_EXERCISE DIRECTIONS_.
Print the data exactly as written, but leave out each picture.
START DATA BLOCK
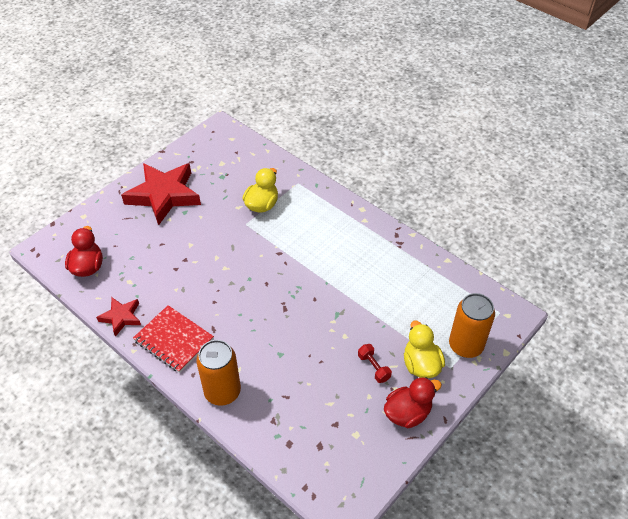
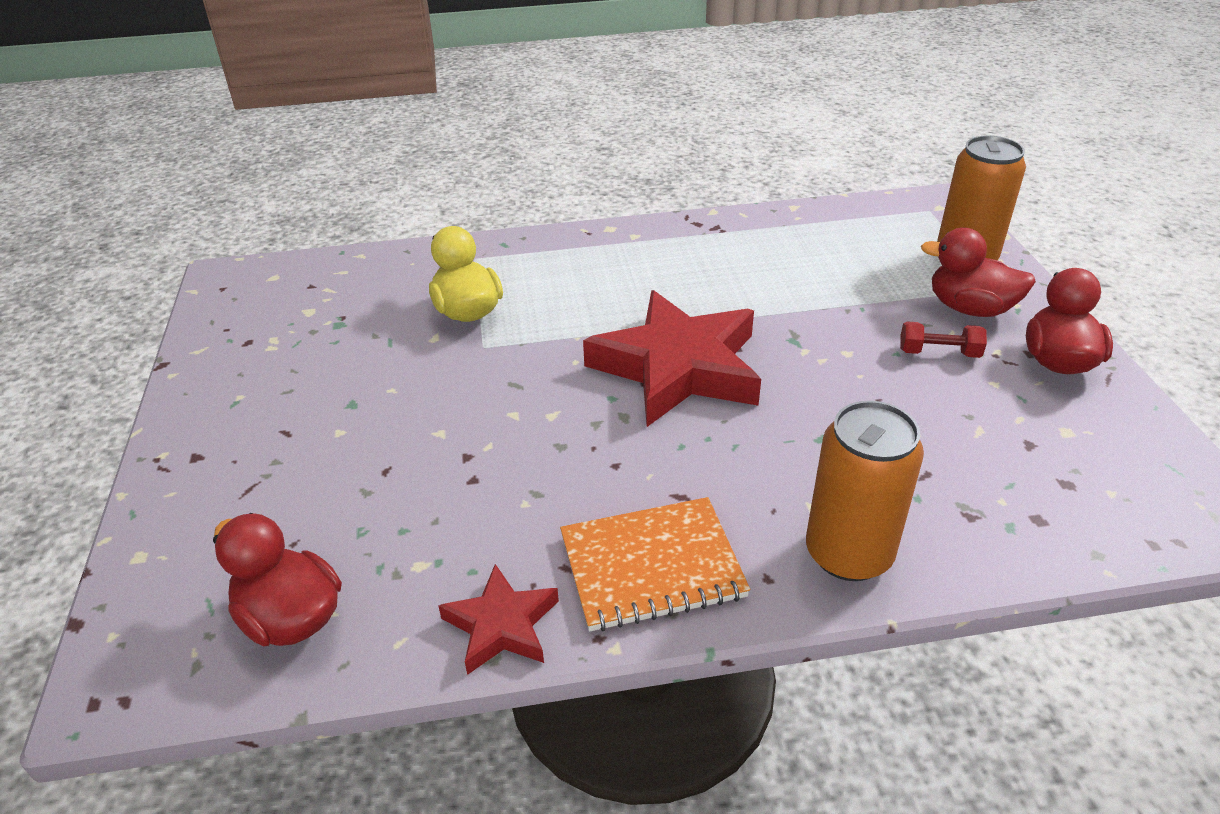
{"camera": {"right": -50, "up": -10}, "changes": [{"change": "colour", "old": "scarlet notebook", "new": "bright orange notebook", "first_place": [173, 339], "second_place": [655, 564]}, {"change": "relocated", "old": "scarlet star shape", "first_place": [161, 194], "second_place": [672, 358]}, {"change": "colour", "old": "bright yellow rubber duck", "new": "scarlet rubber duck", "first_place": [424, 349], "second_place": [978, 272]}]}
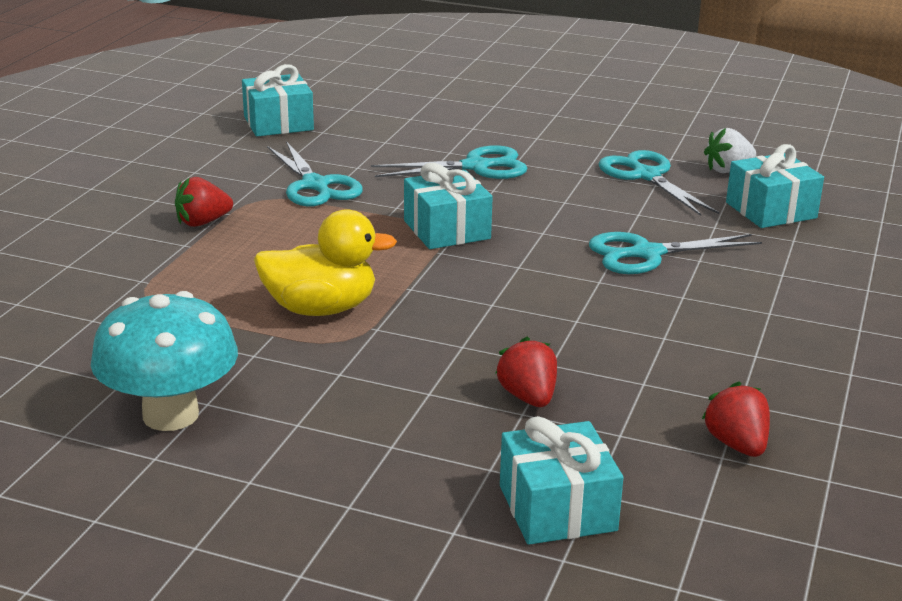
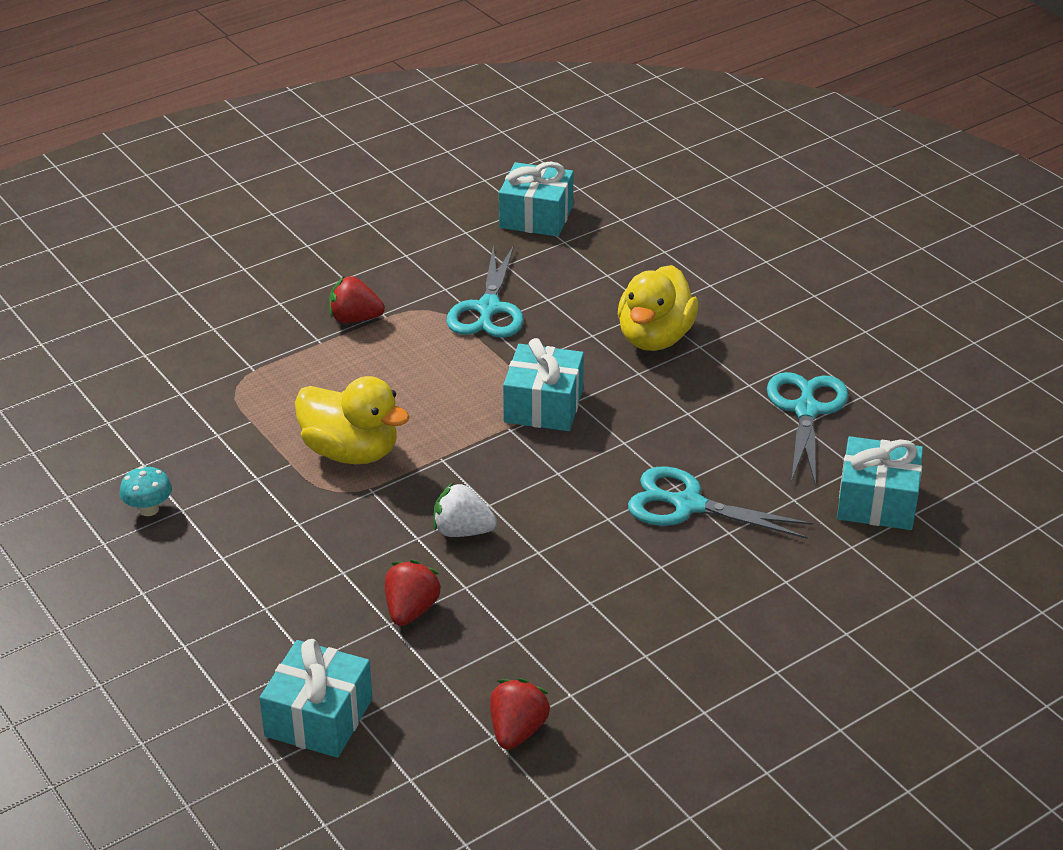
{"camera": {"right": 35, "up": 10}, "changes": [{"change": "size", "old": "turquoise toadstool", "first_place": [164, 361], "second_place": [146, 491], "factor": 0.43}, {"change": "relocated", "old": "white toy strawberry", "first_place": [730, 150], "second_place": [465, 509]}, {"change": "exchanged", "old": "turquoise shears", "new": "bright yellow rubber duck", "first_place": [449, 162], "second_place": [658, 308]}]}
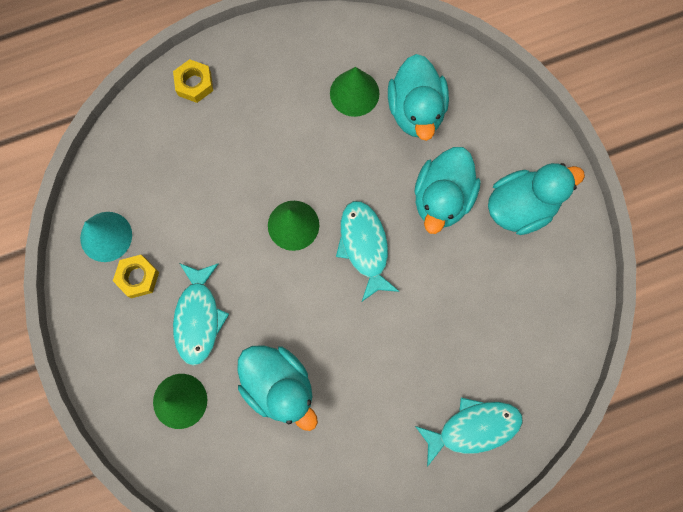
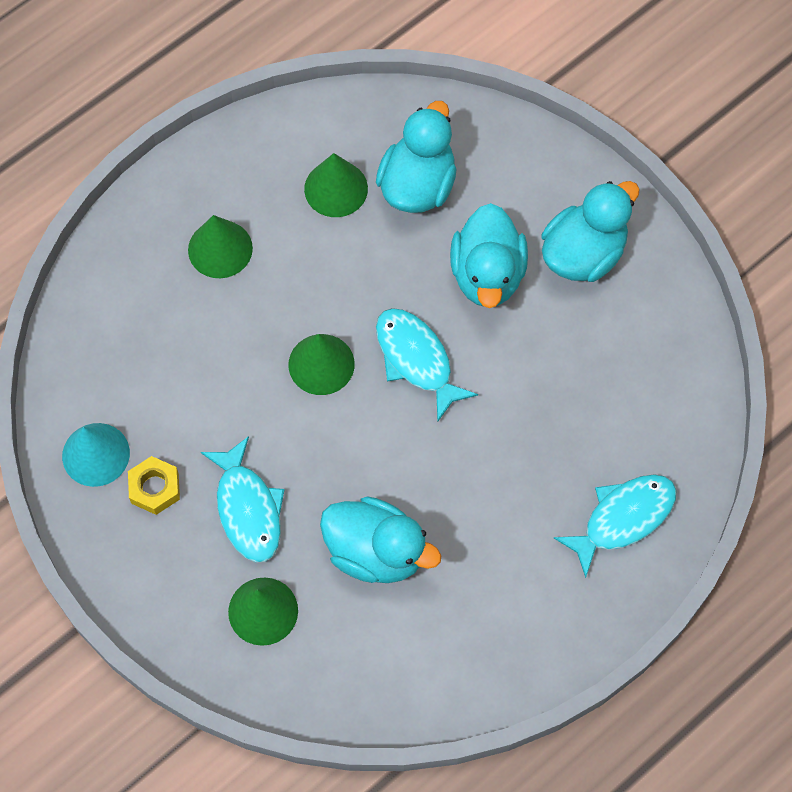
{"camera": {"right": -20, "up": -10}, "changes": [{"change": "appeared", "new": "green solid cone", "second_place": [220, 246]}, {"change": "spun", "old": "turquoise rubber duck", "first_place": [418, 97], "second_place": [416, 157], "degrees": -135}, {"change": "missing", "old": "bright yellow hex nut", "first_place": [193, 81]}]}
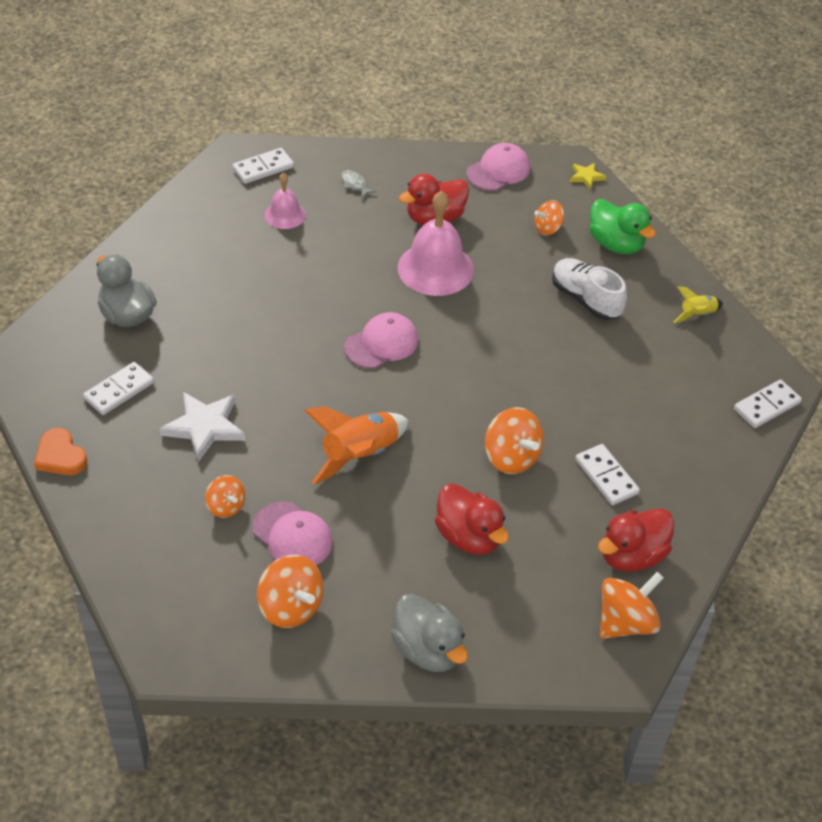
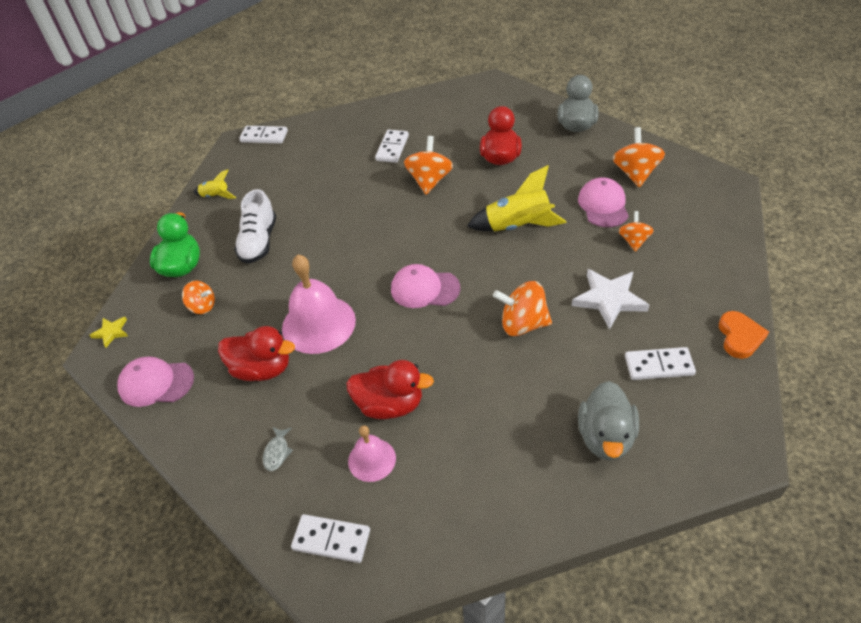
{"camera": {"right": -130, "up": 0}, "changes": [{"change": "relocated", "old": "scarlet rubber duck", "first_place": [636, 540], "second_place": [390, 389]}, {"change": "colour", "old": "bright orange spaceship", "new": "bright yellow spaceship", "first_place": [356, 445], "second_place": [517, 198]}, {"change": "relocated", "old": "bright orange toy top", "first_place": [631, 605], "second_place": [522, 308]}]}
END DATA BLOCK
_EXPECTED ANSWER_.
{"camera": {"right": -50, "up": -10}, "changes": [{"change": "colour", "old": "scarlet notebook", "new": "bright orange notebook", "first_place": [173, 339], "second_place": [655, 564]}, {"change": "relocated", "old": "scarlet star shape", "first_place": [161, 194], "second_place": [672, 358]}, {"change": "colour", "old": "bright yellow rubber duck", "new": "scarlet rubber duck", "first_place": [424, 349], "second_place": [978, 272]}]}
{"camera": {"right": 35, "up": 10}, "changes": [{"change": "size", "old": "turquoise toadstool", "first_place": [164, 361], "second_place": [146, 491], "factor": 0.43}, {"change": "relocated", "old": "white toy strawberry", "first_place": [730, 150], "second_place": [465, 509]}, {"change": "exchanged", "old": "turquoise shears", "new": "bright yellow rubber duck", "first_place": [449, 162], "second_place": [658, 308]}]}
{"camera": {"right": -20, "up": -10}, "changes": [{"change": "appeared", "new": "green solid cone", "second_place": [220, 246]}, {"change": "spun", "old": "turquoise rubber duck", "first_place": [418, 97], "second_place": [416, 157], "degrees": -135}, {"change": "missing", "old": "bright yellow hex nut", "first_place": [193, 81]}]}
{"camera": {"right": -130, "up": 0}, "changes": [{"change": "relocated", "old": "scarlet rubber duck", "first_place": [636, 540], "second_place": [390, 389]}, {"change": "colour", "old": "bright orange spaceship", "new": "bright yellow spaceship", "first_place": [356, 445], "second_place": [517, 198]}, {"change": "relocated", "old": "bright orange toy top", "first_place": [631, 605], "second_place": [522, 308]}]}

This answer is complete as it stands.